(Change detection outputs)
════════

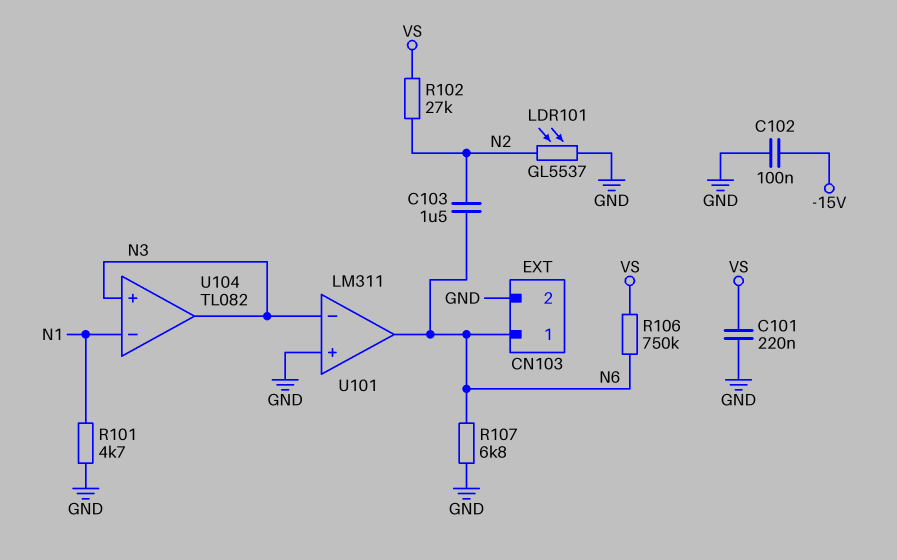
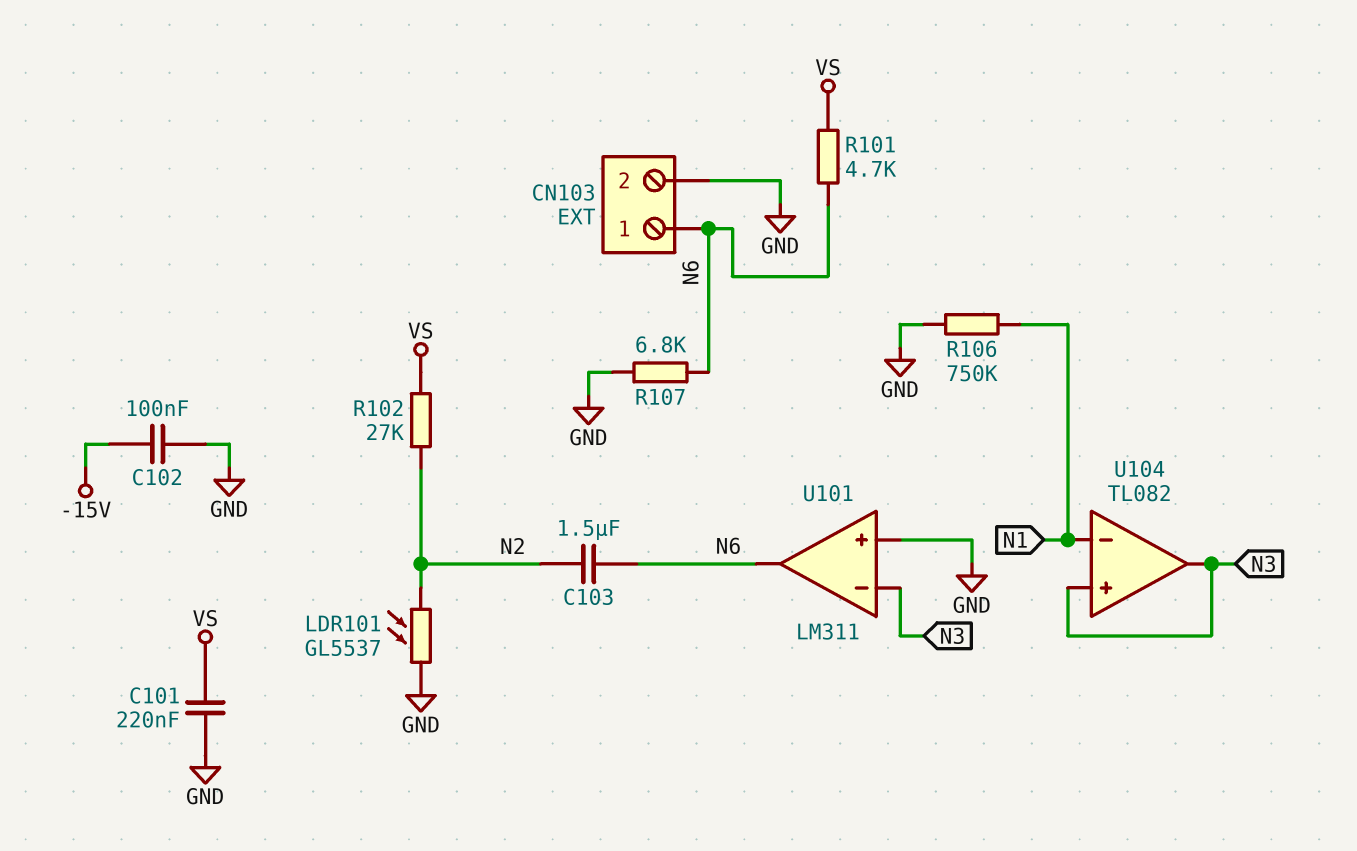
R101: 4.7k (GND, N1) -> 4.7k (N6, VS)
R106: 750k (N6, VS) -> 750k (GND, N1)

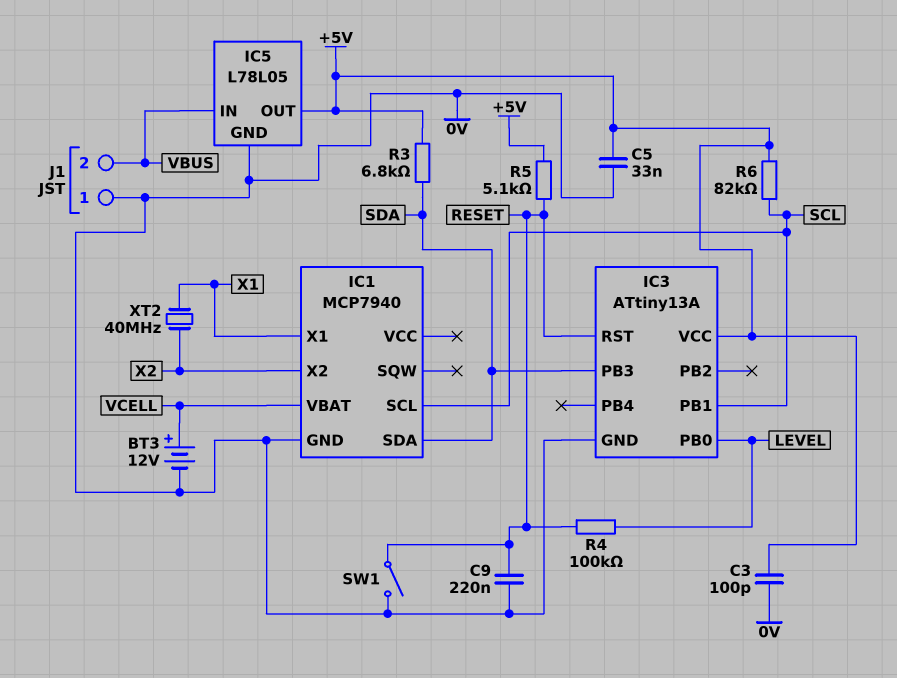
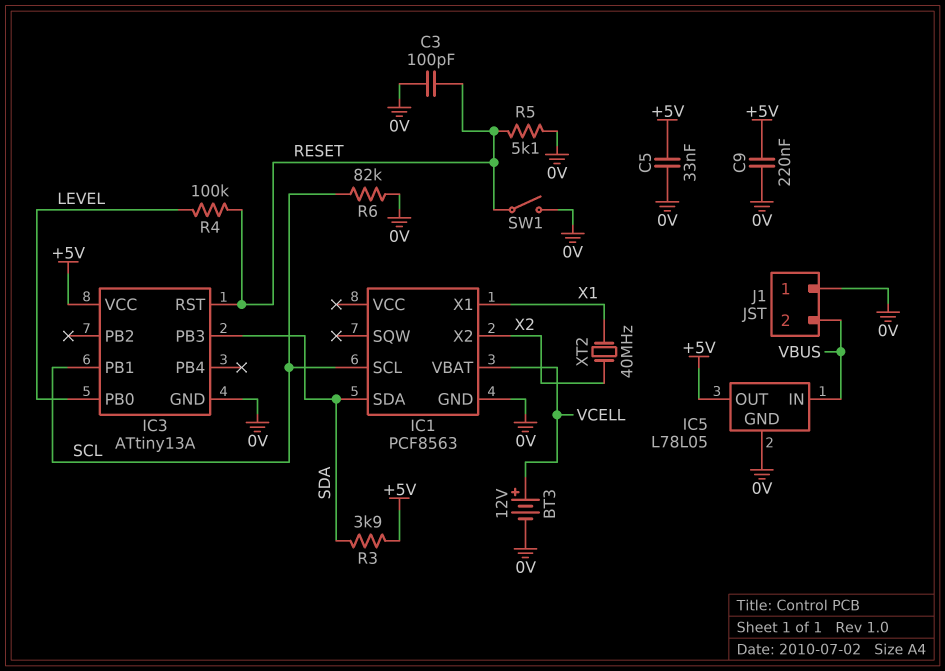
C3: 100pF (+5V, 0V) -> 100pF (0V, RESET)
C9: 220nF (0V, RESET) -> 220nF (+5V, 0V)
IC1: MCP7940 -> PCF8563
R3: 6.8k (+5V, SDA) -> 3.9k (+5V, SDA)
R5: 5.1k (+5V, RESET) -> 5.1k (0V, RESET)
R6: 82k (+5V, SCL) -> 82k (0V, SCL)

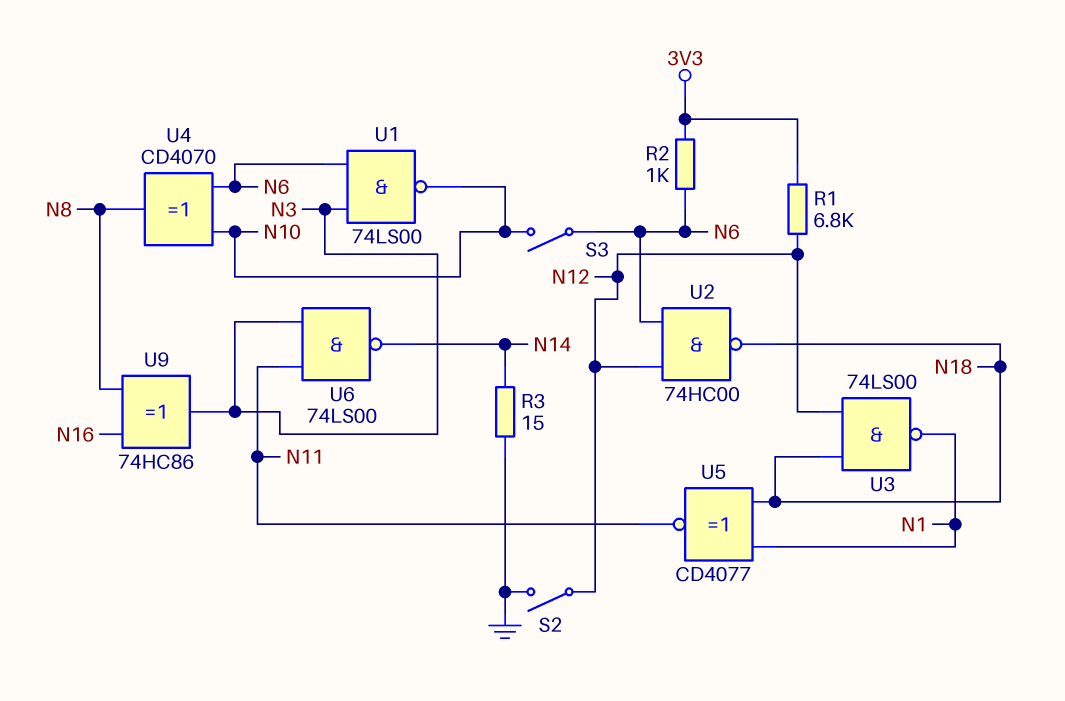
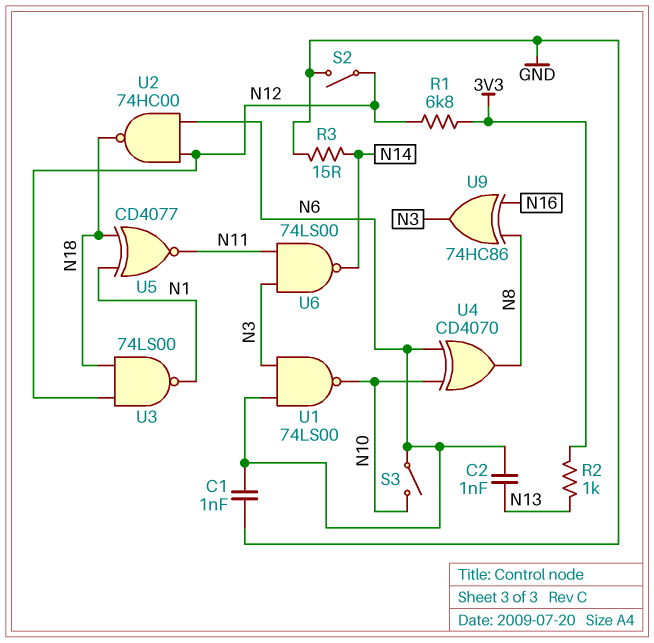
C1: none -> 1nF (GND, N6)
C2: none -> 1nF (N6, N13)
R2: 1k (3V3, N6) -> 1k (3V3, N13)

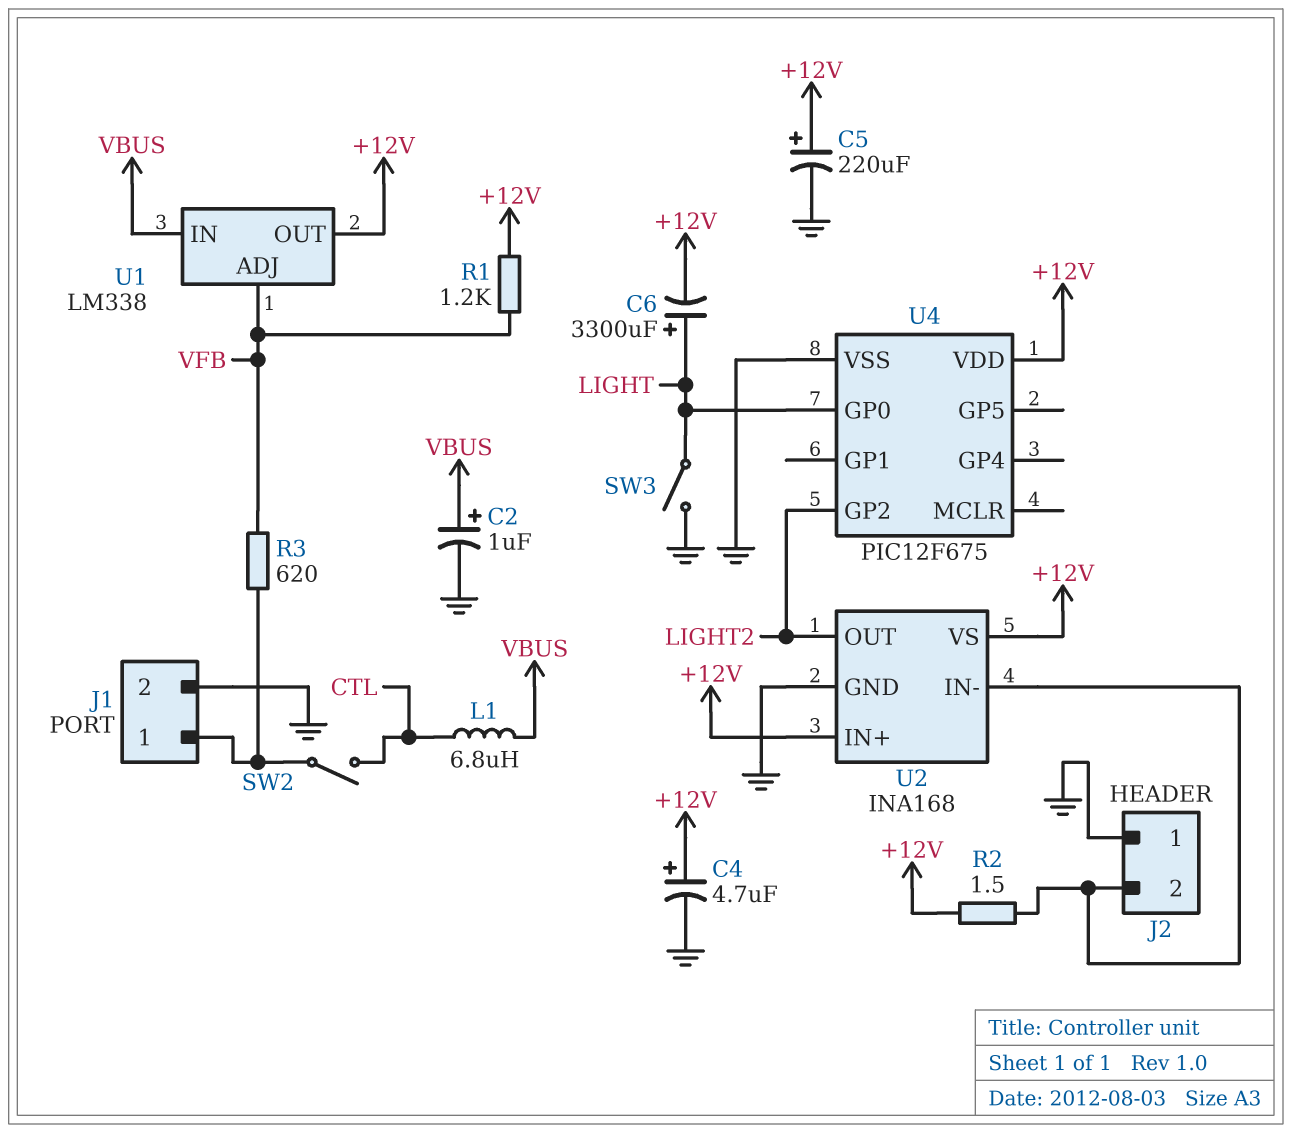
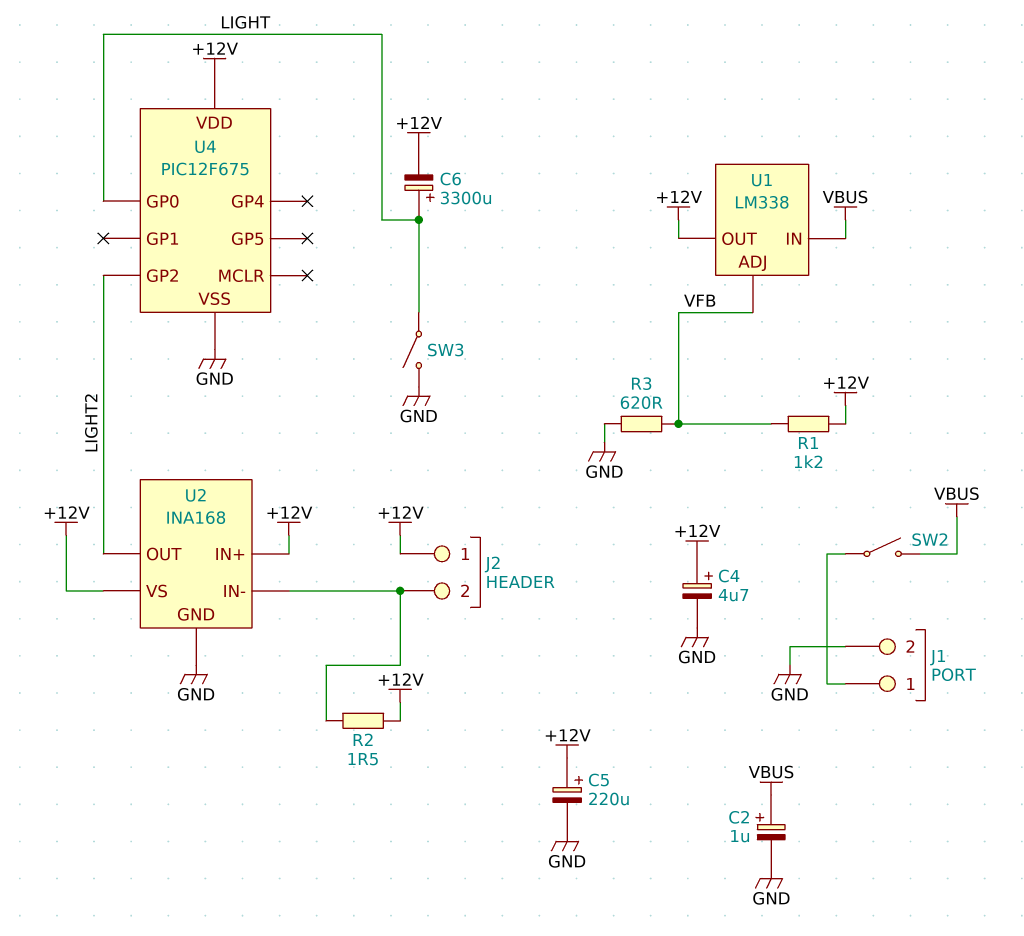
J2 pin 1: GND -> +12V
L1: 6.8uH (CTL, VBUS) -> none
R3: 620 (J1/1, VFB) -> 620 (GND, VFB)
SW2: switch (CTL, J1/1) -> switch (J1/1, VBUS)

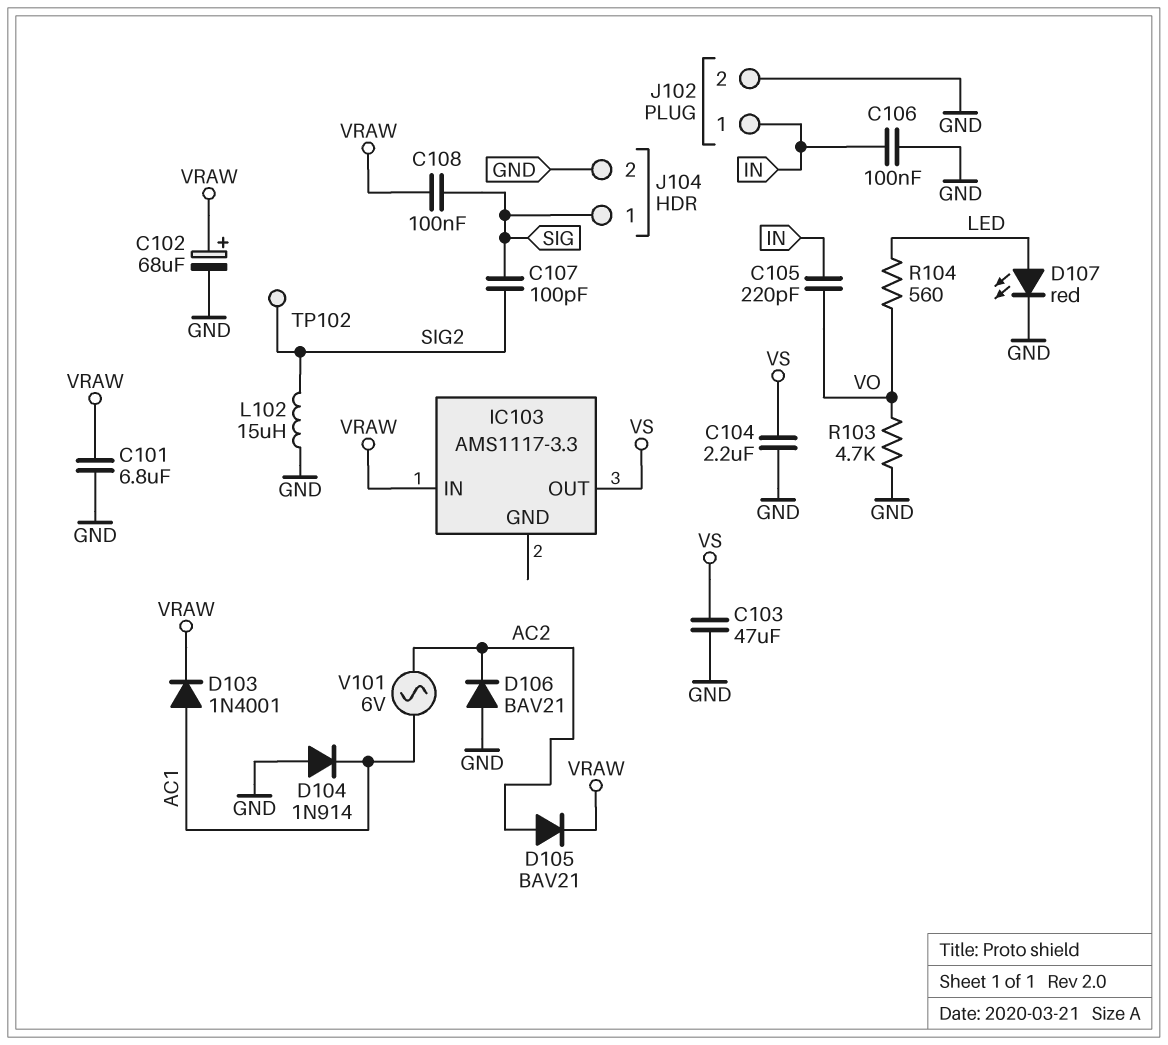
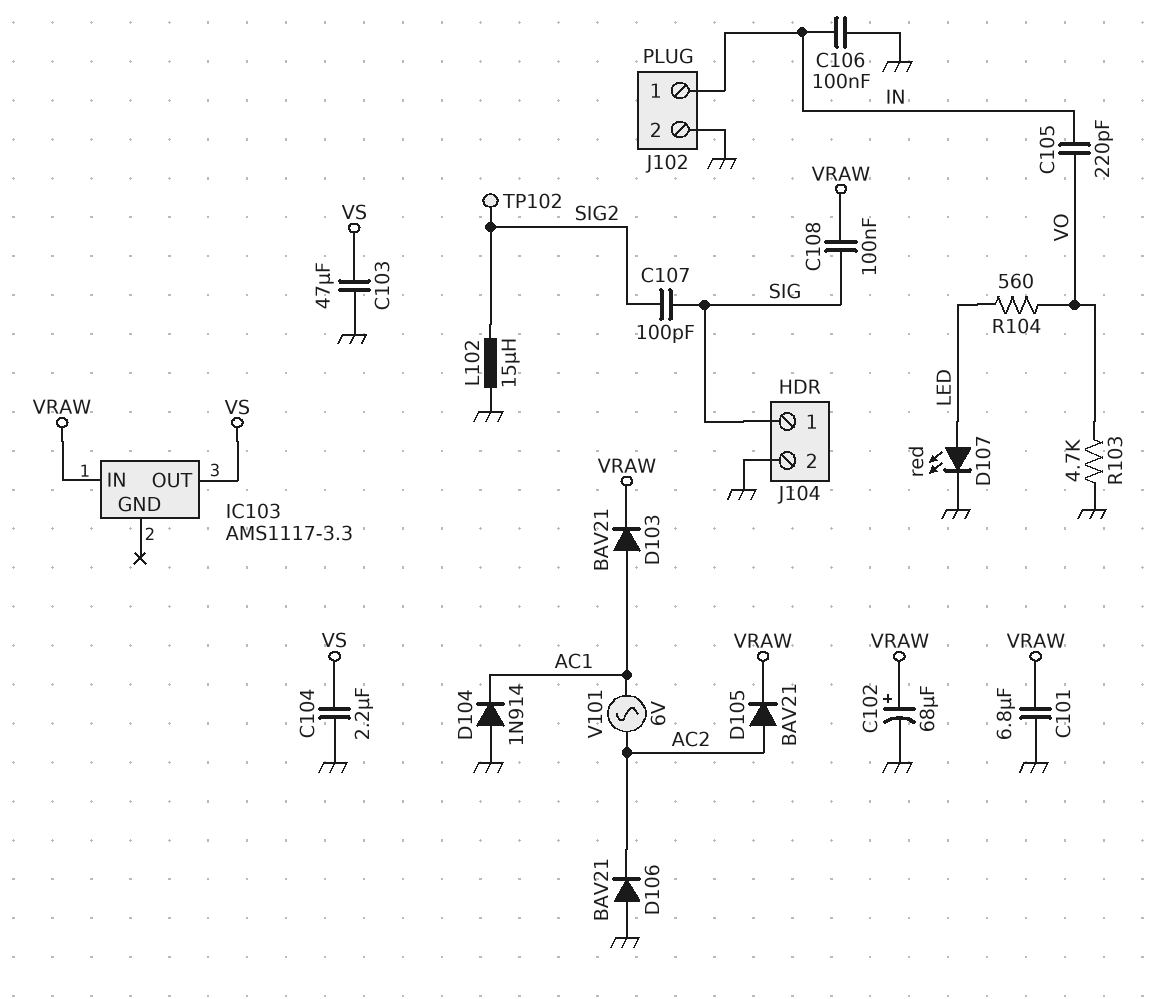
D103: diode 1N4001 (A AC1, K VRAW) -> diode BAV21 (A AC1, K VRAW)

════════

HOW TO COMPLETE THIS TASK
What you write must match, line for line, the lines from the one with "C9: 220nF (0V, RESET) -> 220nF (+5V, 0V)" through the last line of the data above, minus the pictures.

WRITTEN SOLUTION
C9: 220nF (0V, RESET) -> 220nF (+5V, 0V)
IC1: MCP7940 -> PCF8563
R3: 6.8k (+5V, SDA) -> 3.9k (+5V, SDA)
R5: 5.1k (+5V, RESET) -> 5.1k (0V, RESET)
R6: 82k (+5V, SCL) -> 82k (0V, SCL)

C1: none -> 1nF (GND, N6)
C2: none -> 1nF (N6, N13)
R2: 1k (3V3, N6) -> 1k (3V3, N13)

J2 pin 1: GND -> +12V
L1: 6.8uH (CTL, VBUS) -> none
R3: 620 (J1/1, VFB) -> 620 (GND, VFB)
SW2: switch (CTL, J1/1) -> switch (J1/1, VBUS)

D103: diode 1N4001 (A AC1, K VRAW) -> diode BAV21 (A AC1, K VRAW)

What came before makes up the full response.